======== Recorded information ========
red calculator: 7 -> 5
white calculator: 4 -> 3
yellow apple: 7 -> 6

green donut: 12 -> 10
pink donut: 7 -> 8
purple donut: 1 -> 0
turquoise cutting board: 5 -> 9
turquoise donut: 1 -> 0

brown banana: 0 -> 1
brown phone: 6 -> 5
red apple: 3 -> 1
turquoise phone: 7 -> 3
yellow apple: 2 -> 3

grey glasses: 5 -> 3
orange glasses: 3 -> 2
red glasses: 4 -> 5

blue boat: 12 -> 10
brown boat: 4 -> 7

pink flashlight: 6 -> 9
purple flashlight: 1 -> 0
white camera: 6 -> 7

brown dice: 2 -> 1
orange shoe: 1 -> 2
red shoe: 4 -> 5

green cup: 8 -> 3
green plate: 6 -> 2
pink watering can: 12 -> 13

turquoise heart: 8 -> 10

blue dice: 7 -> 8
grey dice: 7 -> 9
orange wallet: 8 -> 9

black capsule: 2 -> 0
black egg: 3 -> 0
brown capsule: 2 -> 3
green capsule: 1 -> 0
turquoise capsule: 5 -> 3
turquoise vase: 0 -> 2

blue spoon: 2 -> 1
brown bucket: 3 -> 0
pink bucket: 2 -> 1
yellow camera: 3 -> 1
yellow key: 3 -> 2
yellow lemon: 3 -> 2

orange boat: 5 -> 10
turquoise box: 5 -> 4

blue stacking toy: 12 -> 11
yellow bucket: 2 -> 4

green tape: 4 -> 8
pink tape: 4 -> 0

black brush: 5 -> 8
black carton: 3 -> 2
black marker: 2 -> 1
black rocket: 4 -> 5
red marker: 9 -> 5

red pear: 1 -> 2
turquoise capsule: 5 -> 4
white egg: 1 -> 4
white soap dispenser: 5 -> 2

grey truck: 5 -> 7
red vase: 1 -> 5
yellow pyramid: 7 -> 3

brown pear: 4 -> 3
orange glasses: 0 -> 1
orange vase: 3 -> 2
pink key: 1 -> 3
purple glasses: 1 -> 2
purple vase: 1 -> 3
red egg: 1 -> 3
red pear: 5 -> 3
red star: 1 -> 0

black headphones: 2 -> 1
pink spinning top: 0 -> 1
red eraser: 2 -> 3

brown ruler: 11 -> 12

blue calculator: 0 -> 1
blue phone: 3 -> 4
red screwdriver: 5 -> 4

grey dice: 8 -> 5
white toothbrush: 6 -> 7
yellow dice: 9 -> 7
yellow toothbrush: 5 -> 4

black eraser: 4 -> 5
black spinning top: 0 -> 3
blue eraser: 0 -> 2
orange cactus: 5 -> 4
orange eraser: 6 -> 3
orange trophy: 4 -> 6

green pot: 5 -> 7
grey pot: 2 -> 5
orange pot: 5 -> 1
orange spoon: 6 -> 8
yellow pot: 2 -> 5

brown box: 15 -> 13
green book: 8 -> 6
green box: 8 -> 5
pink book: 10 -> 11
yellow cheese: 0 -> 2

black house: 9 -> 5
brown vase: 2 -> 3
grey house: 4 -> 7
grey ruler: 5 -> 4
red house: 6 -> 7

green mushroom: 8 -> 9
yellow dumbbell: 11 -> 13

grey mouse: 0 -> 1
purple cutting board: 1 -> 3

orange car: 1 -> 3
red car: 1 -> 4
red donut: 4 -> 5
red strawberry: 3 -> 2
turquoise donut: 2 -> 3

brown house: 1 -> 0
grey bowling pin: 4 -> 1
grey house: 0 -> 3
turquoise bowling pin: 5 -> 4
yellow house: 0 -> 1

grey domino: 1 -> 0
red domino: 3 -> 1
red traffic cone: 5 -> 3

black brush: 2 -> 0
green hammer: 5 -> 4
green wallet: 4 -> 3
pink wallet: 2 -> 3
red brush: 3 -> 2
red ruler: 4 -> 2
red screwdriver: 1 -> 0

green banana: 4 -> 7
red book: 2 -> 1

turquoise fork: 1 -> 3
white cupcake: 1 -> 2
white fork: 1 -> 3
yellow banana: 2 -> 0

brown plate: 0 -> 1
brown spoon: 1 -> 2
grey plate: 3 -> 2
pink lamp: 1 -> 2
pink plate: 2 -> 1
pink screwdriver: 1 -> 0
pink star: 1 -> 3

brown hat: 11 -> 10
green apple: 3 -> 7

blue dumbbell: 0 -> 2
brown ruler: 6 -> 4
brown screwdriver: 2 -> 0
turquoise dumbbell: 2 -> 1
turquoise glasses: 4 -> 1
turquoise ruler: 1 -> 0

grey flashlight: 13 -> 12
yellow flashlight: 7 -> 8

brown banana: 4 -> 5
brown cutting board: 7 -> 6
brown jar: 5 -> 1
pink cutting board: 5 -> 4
========
Exercise
Your answer is the line containing "brown vase: 2 -> 3" plus every line after it through the end of the entries, given again exactly and alone.

Exercise result
brown vase: 2 -> 3
grey house: 4 -> 7
grey ruler: 5 -> 4
red house: 6 -> 7

green mushroom: 8 -> 9
yellow dumbbell: 11 -> 13

grey mouse: 0 -> 1
purple cutting board: 1 -> 3

orange car: 1 -> 3
red car: 1 -> 4
red donut: 4 -> 5
red strawberry: 3 -> 2
turquoise donut: 2 -> 3

brown house: 1 -> 0
grey bowling pin: 4 -> 1
grey house: 0 -> 3
turquoise bowling pin: 5 -> 4
yellow house: 0 -> 1

grey domino: 1 -> 0
red domino: 3 -> 1
red traffic cone: 5 -> 3

black brush: 2 -> 0
green hammer: 5 -> 4
green wallet: 4 -> 3
pink wallet: 2 -> 3
red brush: 3 -> 2
red ruler: 4 -> 2
red screwdriver: 1 -> 0

green banana: 4 -> 7
red book: 2 -> 1

turquoise fork: 1 -> 3
white cupcake: 1 -> 2
white fork: 1 -> 3
yellow banana: 2 -> 0

brown plate: 0 -> 1
brown spoon: 1 -> 2
grey plate: 3 -> 2
pink lamp: 1 -> 2
pink plate: 2 -> 1
pink screwdriver: 1 -> 0
pink star: 1 -> 3

brown hat: 11 -> 10
green apple: 3 -> 7

blue dumbbell: 0 -> 2
brown ruler: 6 -> 4
brown screwdriver: 2 -> 0
turquoise dumbbell: 2 -> 1
turquoise glasses: 4 -> 1
turquoise ruler: 1 -> 0

grey flashlight: 13 -> 12
yellow flashlight: 7 -> 8

brown banana: 4 -> 5
brown cutting board: 7 -> 6
brown jar: 5 -> 1
pink cutting board: 5 -> 4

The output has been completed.